Please show, copied in full, each line of the listing below that contains the string "shortInstrumentName". Case counts.

::::::::

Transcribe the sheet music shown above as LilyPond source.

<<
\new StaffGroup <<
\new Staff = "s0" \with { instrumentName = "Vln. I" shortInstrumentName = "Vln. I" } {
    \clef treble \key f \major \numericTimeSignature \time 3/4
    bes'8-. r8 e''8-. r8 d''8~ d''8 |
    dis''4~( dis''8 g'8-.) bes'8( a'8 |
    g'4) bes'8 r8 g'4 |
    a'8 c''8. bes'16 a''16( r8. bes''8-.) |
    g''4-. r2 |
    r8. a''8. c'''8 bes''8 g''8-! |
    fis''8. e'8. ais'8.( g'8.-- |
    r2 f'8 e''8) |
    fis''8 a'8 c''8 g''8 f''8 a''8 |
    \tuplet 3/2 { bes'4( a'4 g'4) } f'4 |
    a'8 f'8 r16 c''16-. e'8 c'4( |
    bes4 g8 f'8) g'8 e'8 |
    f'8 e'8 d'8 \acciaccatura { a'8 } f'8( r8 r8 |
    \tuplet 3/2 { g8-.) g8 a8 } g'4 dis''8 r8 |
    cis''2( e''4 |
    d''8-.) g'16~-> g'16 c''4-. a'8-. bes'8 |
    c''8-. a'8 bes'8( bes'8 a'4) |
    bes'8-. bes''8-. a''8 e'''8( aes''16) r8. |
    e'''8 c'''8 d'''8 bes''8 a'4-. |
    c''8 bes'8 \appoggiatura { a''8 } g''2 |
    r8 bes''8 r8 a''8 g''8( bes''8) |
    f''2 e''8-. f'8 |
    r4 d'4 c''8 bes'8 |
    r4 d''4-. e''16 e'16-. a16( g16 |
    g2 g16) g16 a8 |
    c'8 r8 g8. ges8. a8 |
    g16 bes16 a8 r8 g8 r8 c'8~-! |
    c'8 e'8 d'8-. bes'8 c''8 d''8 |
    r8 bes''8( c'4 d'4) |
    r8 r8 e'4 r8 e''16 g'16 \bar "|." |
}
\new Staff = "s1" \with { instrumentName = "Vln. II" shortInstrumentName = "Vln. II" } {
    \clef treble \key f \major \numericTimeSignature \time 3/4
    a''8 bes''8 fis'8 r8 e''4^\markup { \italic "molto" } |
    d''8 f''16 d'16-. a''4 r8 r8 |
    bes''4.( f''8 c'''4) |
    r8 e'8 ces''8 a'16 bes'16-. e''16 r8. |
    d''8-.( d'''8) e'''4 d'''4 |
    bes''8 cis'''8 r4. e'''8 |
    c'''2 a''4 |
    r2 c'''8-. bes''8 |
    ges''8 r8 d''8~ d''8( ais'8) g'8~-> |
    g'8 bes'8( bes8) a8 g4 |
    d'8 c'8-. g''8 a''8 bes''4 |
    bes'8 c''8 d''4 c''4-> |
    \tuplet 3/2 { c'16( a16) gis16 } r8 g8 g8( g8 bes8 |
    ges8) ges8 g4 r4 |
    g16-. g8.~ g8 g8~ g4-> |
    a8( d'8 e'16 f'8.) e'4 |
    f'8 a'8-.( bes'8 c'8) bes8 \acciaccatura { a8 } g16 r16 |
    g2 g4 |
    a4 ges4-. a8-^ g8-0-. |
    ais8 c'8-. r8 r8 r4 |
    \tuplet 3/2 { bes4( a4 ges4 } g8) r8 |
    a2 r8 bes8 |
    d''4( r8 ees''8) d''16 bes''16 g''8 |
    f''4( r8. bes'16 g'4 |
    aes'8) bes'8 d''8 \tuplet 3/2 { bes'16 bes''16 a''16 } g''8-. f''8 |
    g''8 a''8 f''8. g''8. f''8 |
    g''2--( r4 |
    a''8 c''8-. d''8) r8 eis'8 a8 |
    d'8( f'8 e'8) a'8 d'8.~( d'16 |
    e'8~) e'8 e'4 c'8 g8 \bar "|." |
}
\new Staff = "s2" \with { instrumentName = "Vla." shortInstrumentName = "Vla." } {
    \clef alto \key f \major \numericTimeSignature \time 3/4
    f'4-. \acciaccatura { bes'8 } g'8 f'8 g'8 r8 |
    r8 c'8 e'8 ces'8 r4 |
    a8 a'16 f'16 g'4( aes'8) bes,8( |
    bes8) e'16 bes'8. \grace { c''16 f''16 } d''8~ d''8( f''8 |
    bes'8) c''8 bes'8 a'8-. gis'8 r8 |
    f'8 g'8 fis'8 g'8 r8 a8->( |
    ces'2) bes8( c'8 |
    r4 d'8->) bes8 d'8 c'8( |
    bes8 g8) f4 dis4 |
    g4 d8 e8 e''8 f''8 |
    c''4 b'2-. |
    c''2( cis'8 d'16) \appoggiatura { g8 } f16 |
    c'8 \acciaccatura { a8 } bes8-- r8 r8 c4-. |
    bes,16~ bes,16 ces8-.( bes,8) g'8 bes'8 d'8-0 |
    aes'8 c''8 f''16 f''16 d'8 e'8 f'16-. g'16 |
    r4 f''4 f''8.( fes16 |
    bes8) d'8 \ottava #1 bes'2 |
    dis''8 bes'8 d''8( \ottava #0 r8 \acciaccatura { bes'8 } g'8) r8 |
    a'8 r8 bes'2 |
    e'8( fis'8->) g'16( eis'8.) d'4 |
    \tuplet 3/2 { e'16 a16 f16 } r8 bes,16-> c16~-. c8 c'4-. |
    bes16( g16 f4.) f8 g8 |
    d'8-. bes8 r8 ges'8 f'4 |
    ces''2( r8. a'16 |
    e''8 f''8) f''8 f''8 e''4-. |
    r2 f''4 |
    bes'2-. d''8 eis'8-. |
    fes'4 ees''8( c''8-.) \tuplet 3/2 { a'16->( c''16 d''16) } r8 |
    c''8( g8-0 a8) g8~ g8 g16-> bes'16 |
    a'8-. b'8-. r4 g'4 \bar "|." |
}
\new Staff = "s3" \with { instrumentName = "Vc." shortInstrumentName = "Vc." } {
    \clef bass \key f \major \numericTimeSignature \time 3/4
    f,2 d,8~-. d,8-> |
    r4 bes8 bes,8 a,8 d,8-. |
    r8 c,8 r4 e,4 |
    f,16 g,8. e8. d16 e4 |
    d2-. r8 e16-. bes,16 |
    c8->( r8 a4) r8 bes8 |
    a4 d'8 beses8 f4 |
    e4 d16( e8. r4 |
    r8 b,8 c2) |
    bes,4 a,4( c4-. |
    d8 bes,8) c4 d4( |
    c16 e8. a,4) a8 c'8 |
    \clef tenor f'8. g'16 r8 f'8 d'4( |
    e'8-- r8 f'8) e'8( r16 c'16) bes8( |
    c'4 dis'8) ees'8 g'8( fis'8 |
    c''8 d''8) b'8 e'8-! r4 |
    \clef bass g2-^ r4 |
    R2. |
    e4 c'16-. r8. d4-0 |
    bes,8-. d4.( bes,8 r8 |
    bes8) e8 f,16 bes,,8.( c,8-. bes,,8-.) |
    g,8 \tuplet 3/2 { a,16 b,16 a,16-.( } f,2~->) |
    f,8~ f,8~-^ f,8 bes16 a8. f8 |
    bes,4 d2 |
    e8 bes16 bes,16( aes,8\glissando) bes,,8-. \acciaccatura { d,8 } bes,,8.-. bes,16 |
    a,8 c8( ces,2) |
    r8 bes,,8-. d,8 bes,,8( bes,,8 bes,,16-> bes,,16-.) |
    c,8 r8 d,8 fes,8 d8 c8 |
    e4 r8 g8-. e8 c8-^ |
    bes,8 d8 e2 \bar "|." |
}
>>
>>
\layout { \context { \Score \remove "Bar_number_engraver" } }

::::::::

== Answer to this task ==
\new Staff = "s0" \with { instrumentName = "Vln. I" shortInstrumentName = "Vln. I" } {
\new Staff = "s1" \with { instrumentName = "Vln. II" shortInstrumentName = "Vln. II" } {
\new Staff = "s2" \with { instrumentName = "Vla." shortInstrumentName = "Vla." } {
\new Staff = "s3" \with { instrumentName = "Vc." shortInstrumentName = "Vc." } {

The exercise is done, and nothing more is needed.